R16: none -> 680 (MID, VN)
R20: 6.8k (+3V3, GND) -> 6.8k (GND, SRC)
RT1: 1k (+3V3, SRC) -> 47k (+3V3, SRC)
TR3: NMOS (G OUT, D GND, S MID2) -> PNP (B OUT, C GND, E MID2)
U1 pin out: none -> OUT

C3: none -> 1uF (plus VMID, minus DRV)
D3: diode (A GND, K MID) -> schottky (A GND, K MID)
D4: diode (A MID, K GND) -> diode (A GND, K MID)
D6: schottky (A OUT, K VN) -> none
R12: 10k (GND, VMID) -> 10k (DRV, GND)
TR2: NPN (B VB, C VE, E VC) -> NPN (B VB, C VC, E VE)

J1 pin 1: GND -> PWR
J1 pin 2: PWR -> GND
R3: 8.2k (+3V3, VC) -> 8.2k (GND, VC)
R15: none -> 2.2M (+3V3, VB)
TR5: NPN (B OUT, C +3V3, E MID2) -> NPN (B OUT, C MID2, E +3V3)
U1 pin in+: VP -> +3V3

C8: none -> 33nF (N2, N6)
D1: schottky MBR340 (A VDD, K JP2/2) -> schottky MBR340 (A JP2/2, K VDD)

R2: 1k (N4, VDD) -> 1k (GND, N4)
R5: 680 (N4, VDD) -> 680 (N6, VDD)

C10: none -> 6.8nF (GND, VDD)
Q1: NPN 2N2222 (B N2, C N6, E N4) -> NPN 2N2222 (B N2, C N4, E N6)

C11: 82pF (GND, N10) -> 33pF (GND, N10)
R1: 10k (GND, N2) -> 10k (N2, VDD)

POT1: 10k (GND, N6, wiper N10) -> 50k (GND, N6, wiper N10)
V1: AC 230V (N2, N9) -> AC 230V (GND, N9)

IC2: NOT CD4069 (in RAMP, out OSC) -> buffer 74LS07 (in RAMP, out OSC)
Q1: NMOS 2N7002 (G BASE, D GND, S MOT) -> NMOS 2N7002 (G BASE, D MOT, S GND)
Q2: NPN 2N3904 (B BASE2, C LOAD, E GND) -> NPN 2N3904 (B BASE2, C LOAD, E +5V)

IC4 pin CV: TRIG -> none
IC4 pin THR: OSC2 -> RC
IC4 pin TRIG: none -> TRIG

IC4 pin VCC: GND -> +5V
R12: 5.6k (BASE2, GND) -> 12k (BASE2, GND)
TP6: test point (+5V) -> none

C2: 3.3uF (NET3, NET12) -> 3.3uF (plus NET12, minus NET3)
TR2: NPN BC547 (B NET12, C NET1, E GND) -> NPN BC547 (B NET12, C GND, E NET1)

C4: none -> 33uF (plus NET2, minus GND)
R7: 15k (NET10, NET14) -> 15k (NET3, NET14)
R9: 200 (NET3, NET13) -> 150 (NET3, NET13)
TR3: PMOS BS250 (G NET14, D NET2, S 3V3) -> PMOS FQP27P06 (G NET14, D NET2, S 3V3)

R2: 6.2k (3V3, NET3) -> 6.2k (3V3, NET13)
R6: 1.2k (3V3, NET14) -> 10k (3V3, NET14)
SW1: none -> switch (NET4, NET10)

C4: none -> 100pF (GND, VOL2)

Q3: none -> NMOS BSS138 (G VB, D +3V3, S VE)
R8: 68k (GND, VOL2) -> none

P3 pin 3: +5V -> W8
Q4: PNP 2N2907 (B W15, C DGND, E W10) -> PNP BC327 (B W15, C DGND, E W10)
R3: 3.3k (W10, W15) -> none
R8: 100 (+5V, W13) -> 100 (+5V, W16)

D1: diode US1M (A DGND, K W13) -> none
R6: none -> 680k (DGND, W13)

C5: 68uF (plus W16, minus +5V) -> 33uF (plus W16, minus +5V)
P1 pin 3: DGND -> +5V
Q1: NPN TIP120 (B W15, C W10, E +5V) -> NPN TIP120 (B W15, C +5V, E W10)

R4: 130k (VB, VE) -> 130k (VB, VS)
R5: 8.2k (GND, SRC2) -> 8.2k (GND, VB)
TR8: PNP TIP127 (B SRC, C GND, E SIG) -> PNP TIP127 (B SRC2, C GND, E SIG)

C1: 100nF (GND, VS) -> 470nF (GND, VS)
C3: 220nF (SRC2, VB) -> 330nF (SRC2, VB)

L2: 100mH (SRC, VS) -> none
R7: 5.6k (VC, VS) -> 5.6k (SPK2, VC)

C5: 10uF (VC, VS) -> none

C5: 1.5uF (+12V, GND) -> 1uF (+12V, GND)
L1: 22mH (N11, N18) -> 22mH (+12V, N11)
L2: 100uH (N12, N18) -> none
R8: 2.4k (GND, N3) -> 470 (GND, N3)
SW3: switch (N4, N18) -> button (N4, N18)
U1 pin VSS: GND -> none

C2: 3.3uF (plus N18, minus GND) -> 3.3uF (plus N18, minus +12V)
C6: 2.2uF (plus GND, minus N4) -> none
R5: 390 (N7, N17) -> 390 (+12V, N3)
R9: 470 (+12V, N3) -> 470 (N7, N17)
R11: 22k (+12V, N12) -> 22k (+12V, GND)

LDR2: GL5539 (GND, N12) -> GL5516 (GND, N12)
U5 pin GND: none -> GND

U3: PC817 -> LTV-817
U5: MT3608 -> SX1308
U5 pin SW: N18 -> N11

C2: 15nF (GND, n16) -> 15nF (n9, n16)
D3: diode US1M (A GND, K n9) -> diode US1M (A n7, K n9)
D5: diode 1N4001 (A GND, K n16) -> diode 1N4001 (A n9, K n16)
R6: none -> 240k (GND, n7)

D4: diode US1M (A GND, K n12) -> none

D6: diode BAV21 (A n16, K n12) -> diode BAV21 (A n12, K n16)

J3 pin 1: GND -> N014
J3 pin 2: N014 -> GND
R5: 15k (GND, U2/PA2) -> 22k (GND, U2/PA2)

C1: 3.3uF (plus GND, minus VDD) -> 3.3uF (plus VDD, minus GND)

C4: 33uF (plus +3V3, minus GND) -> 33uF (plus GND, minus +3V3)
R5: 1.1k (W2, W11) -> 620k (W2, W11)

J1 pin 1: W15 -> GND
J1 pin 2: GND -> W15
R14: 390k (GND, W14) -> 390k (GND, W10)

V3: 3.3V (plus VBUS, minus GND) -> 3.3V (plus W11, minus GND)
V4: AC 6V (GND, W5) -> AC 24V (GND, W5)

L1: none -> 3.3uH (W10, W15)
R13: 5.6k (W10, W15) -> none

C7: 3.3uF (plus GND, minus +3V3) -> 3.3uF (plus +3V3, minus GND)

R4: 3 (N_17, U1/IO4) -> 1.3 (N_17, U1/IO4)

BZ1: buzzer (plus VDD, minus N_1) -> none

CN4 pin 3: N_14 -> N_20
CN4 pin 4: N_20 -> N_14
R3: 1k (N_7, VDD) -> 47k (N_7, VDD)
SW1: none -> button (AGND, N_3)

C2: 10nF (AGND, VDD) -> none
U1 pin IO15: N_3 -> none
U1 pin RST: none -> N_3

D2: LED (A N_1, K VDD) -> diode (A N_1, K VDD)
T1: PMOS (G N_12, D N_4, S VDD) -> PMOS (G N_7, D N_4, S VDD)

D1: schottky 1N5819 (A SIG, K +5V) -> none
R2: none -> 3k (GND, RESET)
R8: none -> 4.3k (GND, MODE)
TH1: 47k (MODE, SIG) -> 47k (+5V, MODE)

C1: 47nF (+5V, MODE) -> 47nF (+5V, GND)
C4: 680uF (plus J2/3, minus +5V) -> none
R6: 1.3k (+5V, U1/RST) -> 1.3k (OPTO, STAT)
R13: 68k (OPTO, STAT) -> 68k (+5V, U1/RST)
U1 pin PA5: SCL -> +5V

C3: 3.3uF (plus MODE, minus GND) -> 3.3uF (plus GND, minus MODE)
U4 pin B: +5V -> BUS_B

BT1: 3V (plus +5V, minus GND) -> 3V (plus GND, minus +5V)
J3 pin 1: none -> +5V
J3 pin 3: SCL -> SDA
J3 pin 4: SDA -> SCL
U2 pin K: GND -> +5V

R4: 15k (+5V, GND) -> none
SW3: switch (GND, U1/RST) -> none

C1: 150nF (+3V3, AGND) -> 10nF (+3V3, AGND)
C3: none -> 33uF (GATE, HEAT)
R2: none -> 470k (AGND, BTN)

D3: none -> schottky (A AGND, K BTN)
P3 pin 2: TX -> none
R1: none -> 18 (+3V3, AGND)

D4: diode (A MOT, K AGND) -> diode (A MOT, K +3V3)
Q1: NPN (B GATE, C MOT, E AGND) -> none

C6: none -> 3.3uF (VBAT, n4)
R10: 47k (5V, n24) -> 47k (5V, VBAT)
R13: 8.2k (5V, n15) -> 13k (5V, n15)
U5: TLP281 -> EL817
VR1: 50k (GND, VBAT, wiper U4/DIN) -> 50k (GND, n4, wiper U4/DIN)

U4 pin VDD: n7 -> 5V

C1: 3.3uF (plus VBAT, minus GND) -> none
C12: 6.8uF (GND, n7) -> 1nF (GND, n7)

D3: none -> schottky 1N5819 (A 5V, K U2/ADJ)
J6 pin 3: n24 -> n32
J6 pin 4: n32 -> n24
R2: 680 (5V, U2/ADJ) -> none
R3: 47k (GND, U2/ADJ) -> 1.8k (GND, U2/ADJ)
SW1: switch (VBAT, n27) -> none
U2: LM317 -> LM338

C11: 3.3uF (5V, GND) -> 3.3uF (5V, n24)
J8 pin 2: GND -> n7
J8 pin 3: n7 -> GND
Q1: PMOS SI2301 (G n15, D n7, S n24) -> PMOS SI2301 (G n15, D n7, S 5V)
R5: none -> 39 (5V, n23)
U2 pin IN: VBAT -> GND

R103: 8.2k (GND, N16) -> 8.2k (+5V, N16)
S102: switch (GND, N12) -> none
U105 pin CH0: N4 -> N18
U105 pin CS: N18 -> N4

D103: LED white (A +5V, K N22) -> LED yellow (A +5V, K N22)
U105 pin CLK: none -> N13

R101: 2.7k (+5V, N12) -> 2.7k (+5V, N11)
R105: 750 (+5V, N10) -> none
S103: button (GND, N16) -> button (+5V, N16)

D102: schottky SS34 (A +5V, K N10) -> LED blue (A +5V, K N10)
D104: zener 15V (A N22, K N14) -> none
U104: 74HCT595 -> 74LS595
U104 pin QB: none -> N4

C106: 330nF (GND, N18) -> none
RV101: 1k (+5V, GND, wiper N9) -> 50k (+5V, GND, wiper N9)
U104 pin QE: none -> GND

----------------

*TASK DETAILS*: Nothing should appear in the answer except the lines from the one with "D103: LED white" through the final line of the records, written exactly.

*ANSWER TO THIS TASK*:
D103: LED white (A +5V, K N22) -> LED yellow (A +5V, K N22)
U105 pin CLK: none -> N13

R101: 2.7k (+5V, N12) -> 2.7k (+5V, N11)
R105: 750 (+5V, N10) -> none
S103: button (GND, N16) -> button (+5V, N16)

D102: schottky SS34 (A +5V, K N10) -> LED blue (A +5V, K N10)
D104: zener 15V (A N22, K N14) -> none
U104: 74HCT595 -> 74LS595
U104 pin QB: none -> N4

C106: 330nF (GND, N18) -> none
RV101: 1k (+5V, GND, wiper N9) -> 50k (+5V, GND, wiper N9)
U104 pin QE: none -> GND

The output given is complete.